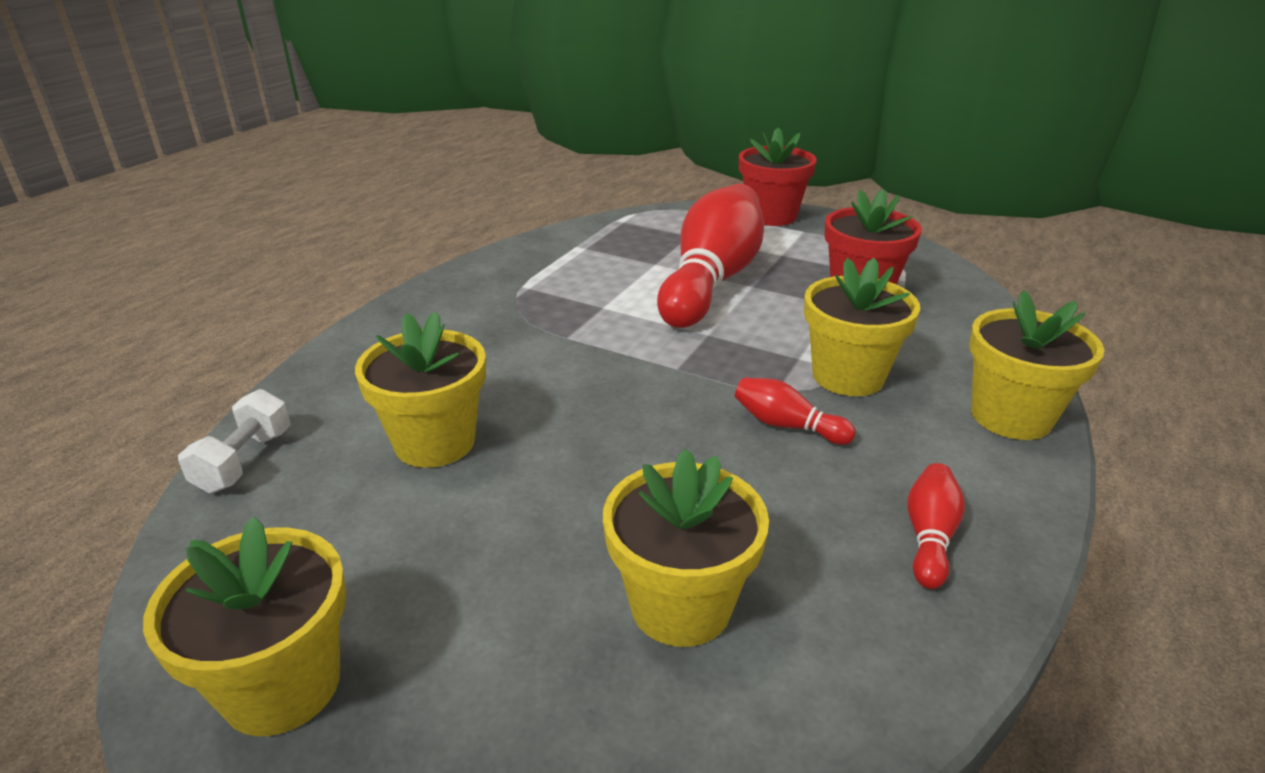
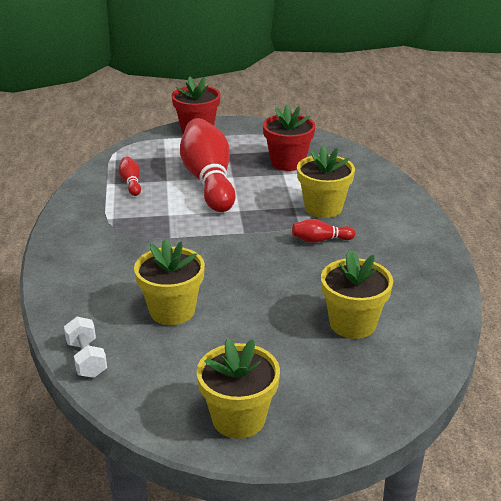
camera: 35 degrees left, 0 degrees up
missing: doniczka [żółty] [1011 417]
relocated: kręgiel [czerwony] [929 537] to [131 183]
--*--
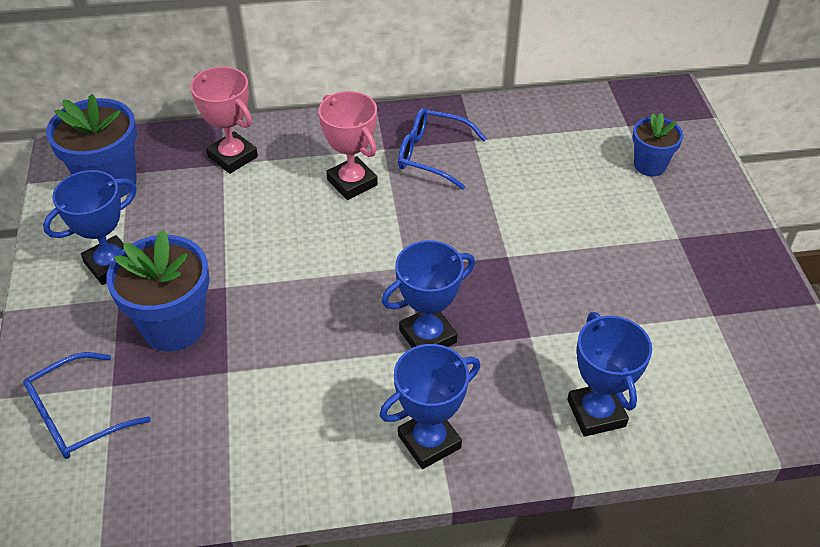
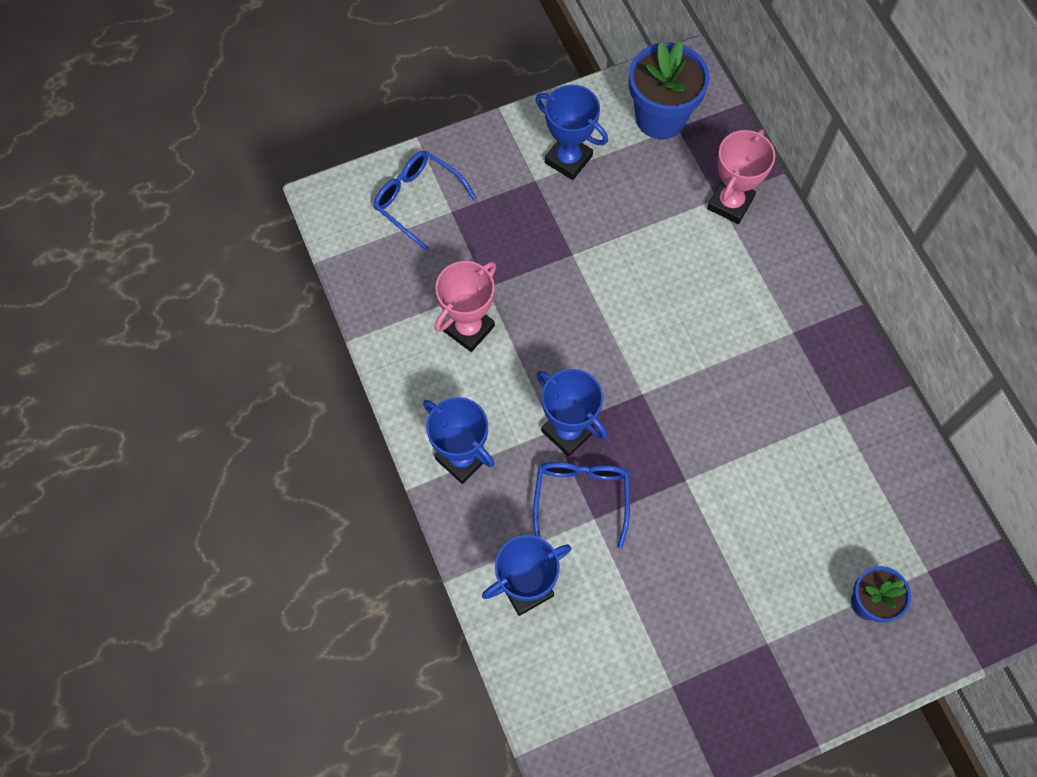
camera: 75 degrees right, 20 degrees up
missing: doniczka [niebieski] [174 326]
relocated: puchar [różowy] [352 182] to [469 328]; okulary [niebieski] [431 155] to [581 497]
--*--
## Work item
Please copy the lines in the records above between the one holding "camera: 35 degrees left, 0 degrees up" and the one holding "relocated: kręgiel [czerwony]", inclusive, exactly and with no other line.

## Answer section
camera: 35 degrees left, 0 degrees up
missing: doniczka [żółty] [1011 417]
relocated: kręgiel [czerwony] [929 537] to [131 183]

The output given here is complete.